* [EXERCISE PROMPT] From the first line to the last, restate the material word for word; pictures stay out.

* [SUPPLIED DATA]

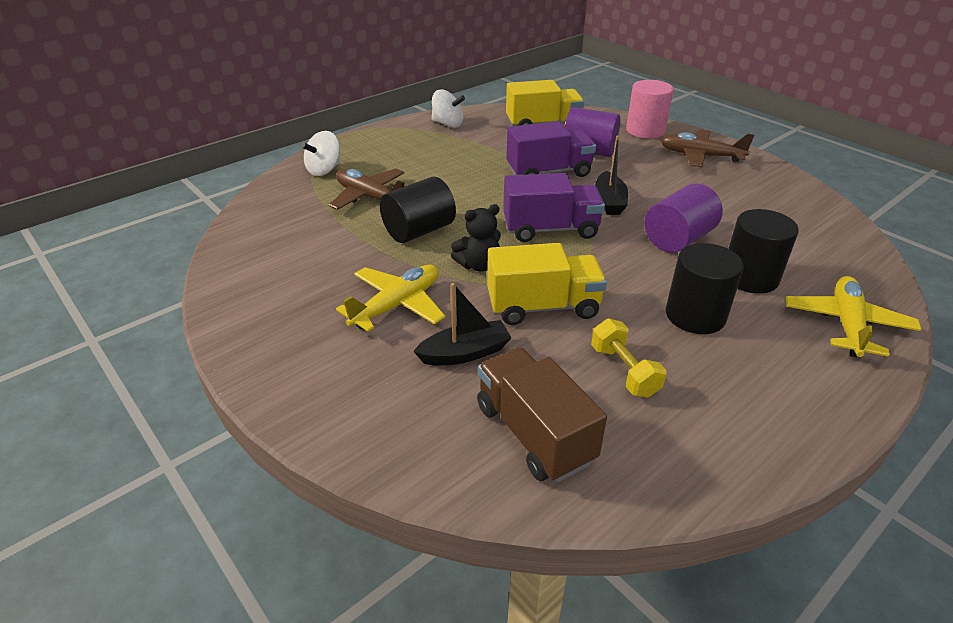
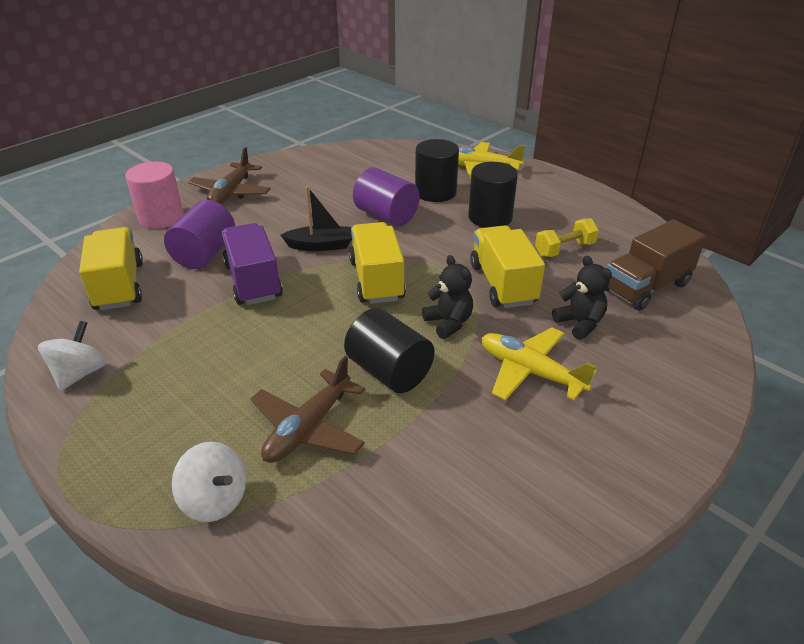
camera: 95 degrees left, 0 degrees up
(465, 353) = (579, 323): black boat -> black teddy bear
(550, 229) = (376, 280): purple truck -> yellow truck

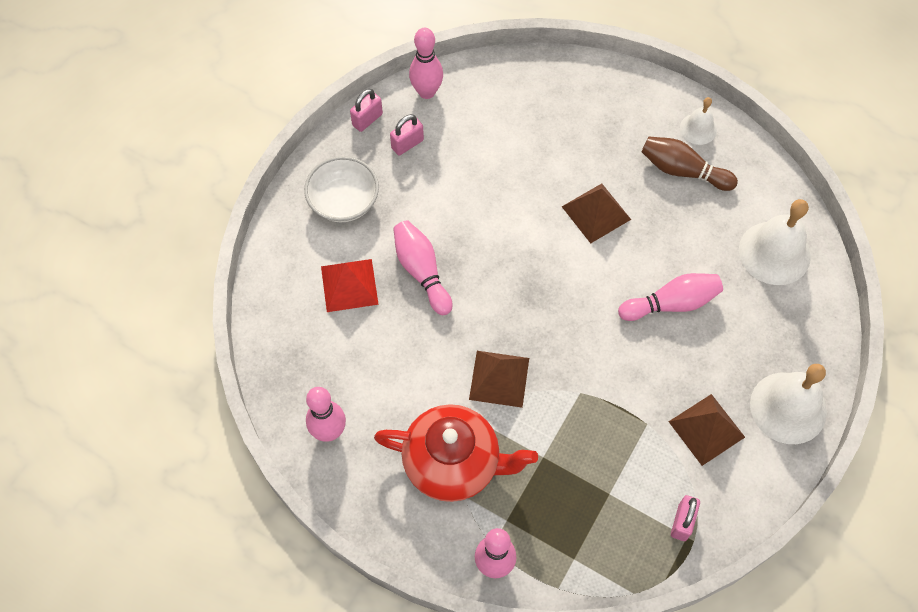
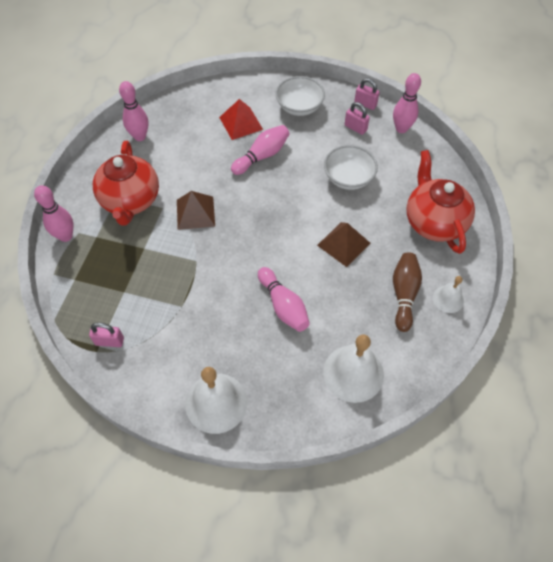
camera: 75 degrees right, 5 degrees down
(492, 177) = (348, 178): none -> white bowl
(588, 107) = (433, 222): none -> red teapot
(706, 429) = (185, 346): brown pyramid -> none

* [ANSWER TO THIS PROBLEM]
camera: 95 degrees left, 0 degrees up
(465, 353) = (579, 323): black boat -> black teddy bear
(550, 229) = (376, 280): purple truck -> yellow truck

camera: 75 degrees right, 5 degrees down
(492, 177) = (348, 178): none -> white bowl
(588, 107) = (433, 222): none -> red teapot
(706, 429) = (185, 346): brown pyramid -> none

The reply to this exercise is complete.